## Directions
Every line of the data that contains the string "yellow" must be copied.

*** Given data ***

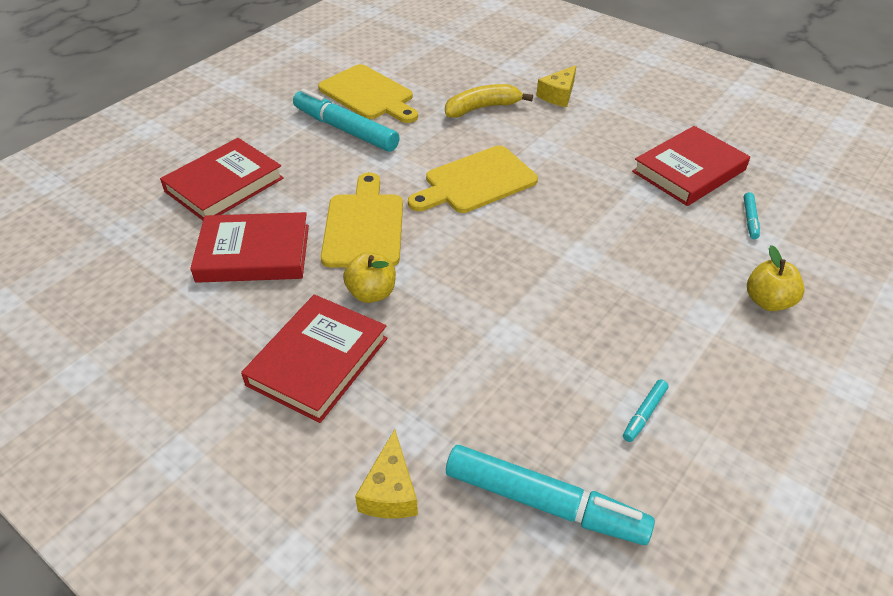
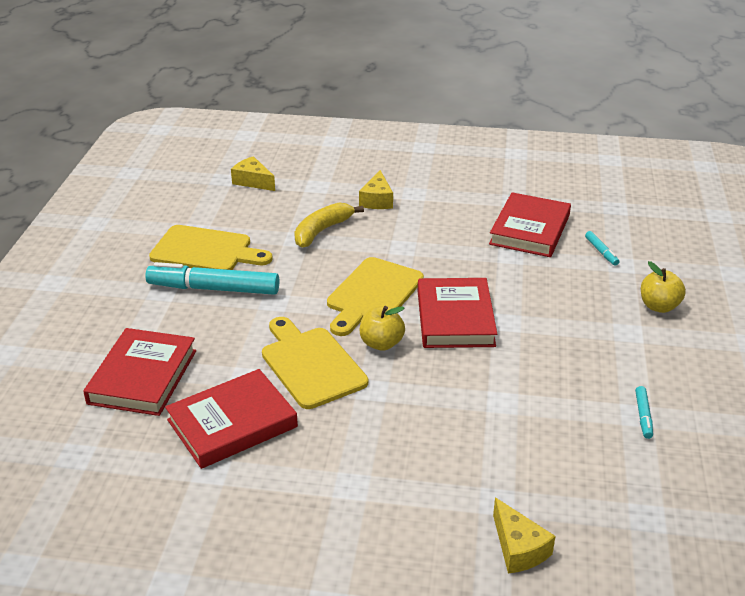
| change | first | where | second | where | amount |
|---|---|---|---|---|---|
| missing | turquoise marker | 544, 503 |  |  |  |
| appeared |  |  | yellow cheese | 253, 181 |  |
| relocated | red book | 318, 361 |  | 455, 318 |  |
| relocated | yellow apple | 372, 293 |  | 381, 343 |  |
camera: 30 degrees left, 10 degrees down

*** End of Given data ***

## Response to this task
| appeared |  |  | yellow cheese | 253, 181 |  |
| relocated | yellow apple | 372, 293 |  | 381, 343 |  |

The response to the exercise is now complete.